**GIVEN ENTRIES:**
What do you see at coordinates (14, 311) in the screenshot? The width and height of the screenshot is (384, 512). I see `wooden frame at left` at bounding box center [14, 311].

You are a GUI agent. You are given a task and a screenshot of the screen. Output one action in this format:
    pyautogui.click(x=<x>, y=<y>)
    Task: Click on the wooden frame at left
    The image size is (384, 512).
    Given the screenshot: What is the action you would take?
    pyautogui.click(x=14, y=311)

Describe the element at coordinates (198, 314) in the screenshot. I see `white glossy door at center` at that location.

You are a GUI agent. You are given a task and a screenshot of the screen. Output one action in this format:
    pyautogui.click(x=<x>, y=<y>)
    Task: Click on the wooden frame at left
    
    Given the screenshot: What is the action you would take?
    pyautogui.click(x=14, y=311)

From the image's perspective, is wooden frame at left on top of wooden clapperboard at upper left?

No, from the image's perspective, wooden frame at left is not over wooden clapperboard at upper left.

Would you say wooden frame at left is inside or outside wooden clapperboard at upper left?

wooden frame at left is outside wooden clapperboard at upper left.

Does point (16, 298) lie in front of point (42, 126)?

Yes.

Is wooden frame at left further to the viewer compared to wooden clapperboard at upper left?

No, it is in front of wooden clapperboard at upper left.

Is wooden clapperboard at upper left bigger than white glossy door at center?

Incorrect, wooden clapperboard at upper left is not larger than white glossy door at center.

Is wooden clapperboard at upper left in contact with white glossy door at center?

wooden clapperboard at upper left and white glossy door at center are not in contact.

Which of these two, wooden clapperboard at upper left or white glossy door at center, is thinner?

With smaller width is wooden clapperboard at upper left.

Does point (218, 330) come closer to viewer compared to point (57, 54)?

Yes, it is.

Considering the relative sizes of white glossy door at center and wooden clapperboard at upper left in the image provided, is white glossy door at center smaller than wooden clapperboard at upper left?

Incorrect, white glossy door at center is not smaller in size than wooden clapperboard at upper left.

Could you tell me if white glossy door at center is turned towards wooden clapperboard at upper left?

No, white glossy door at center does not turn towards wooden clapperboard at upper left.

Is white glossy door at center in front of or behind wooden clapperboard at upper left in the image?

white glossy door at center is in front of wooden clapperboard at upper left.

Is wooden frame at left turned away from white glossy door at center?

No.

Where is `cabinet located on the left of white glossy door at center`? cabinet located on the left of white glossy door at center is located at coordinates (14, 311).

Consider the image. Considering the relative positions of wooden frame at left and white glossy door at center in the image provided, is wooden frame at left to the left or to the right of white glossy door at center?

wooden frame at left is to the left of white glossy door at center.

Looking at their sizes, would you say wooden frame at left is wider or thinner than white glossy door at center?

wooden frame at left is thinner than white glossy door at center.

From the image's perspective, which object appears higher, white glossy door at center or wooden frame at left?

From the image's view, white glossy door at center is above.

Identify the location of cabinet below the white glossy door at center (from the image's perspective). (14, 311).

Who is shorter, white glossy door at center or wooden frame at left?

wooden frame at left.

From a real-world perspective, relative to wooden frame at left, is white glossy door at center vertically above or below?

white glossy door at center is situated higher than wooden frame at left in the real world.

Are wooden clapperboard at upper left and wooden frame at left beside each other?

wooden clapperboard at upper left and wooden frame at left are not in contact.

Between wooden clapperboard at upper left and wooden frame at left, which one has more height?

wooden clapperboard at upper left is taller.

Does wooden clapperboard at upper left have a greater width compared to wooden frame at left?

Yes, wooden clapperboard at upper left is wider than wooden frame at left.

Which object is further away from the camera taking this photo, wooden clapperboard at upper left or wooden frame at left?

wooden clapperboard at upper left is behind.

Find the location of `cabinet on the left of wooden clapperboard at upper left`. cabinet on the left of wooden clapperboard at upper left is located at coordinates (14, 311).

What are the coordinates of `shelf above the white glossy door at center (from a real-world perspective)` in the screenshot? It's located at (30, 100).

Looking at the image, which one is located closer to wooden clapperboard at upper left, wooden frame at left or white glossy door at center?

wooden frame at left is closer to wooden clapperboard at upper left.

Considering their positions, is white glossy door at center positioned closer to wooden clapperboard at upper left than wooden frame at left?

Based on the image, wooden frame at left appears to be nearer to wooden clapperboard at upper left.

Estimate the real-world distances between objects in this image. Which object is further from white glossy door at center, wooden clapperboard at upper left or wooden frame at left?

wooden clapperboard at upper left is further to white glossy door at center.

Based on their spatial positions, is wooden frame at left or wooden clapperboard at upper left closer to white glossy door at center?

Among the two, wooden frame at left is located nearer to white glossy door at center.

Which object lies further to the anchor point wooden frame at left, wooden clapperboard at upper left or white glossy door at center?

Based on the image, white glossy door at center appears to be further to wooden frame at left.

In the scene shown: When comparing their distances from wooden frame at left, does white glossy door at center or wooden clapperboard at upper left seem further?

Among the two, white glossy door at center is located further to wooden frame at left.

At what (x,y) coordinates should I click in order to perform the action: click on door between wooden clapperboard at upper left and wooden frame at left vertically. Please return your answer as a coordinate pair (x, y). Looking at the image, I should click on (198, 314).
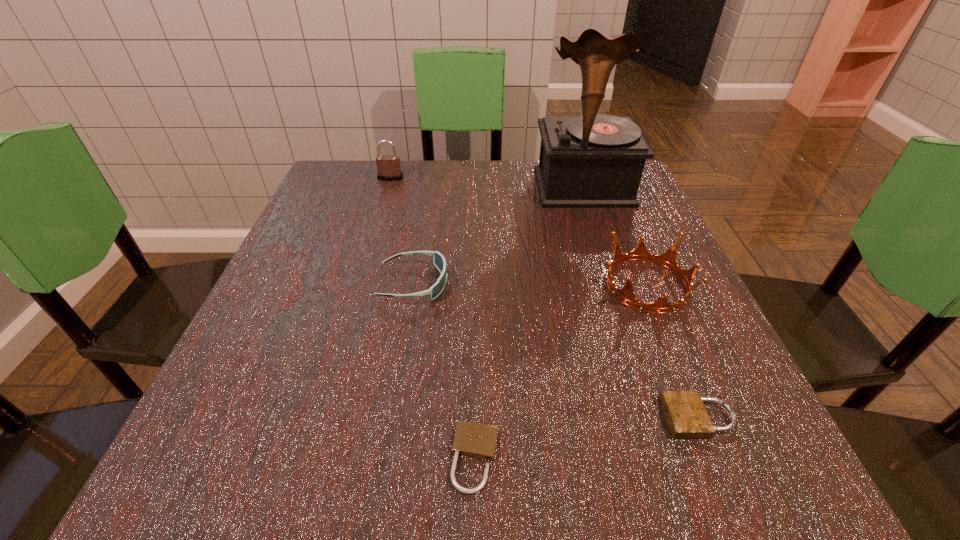
I want to click on the tallest object, so click(594, 160).

Image resolution: width=960 pixels, height=540 pixels. I want to click on the fifth shortest object, so click(x=388, y=166).

At what (x,y) coordinates should I click in order to perform the action: click on the leftmost object. Please return your answer as a coordinate pair (x, y). The image size is (960, 540). Looking at the image, I should click on (388, 166).

Identify the location of crown. (626, 295).

This screenshot has height=540, width=960. What are the coordinates of `goggles` in the screenshot? It's located at (439, 261).

I want to click on the second object from left to right, so click(439, 261).

This screenshot has height=540, width=960. Identify the location of the rightmost padlock. (686, 415).

Where is `the fifth tallest object`? the fifth tallest object is located at coordinates (686, 415).

At what (x,y) coordinates should I click in order to perform the action: click on the third object from left to right. Please return your answer as a coordinate pair (x, y). Image resolution: width=960 pixels, height=540 pixels. Looking at the image, I should click on (475, 440).

Where is `the shortest padlock`? The height and width of the screenshot is (540, 960). the shortest padlock is located at coordinates [475, 440].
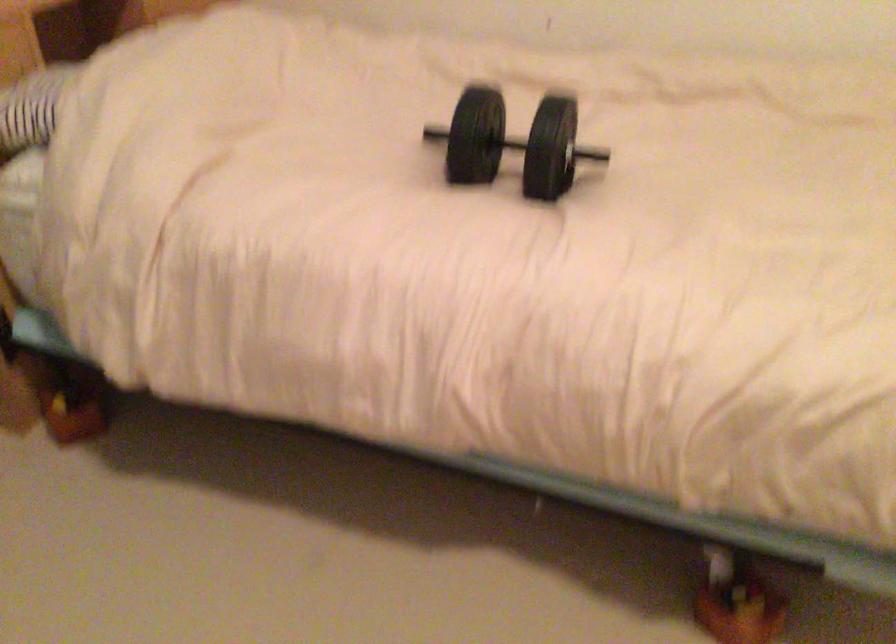
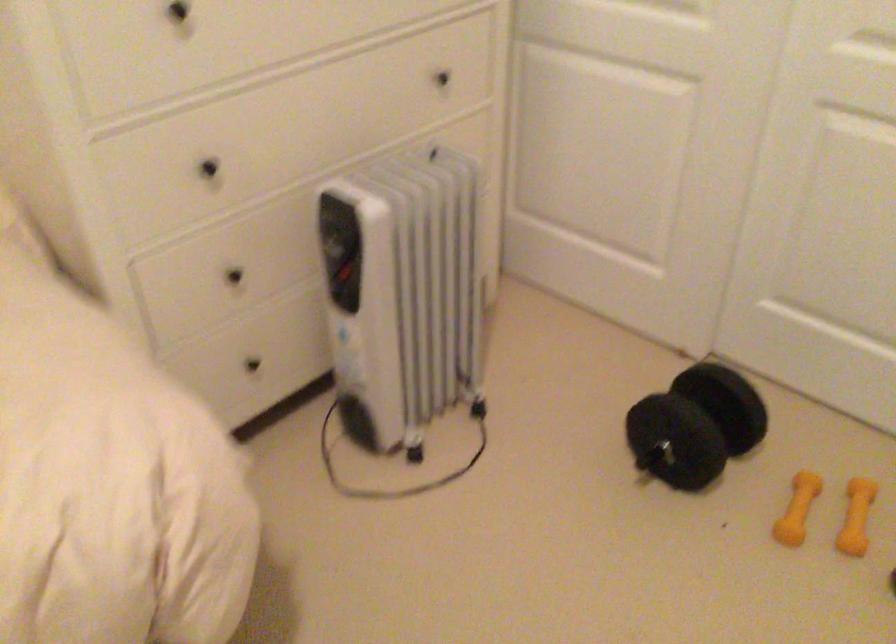
Based on the continuous images, in which direction is the camera rotating?

The camera's rotation is toward right-down.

**AIM:** Rewrite the part of the records that opens with the line containing "at (30, 100)." and closes with the line containing "Among the two, white", changing "white glossy door" to "white sliding door" and leaving everything else as it is.

**OUTPUT FOR THIS EXERCISE:**
What are the coordinates of `shelf above the white sliding door at center (from a real-world perspective)` in the screenshot? It's located at (30, 100).

Looking at the image, which one is located closer to wooden clapperboard at upper left, wooden frame at left or white sliding door at center?

wooden frame at left is closer to wooden clapperboard at upper left.

Considering their positions, is white sliding door at center positioned closer to wooden clapperboard at upper left than wooden frame at left?

Based on the image, wooden frame at left appears to be nearer to wooden clapperboard at upper left.

Estimate the real-world distances between objects in this image. Which object is further from white sliding door at center, wooden clapperboard at upper left or wooden frame at left?

wooden clapperboard at upper left is further to white sliding door at center.

Based on their spatial positions, is wooden frame at left or wooden clapperboard at upper left closer to white sliding door at center?

Among the two, wooden frame at left is located nearer to white sliding door at center.

Which object lies further to the anchor point wooden frame at left, wooden clapperboard at upper left or white sliding door at center?

Based on the image, white sliding door at center appears to be further to wooden frame at left.

In the scene shown: When comparing their distances from wooden frame at left, does white sliding door at center or wooden clapperboard at upper left seem further?

Among the two, white sliding door at center is located further to wooden frame at left.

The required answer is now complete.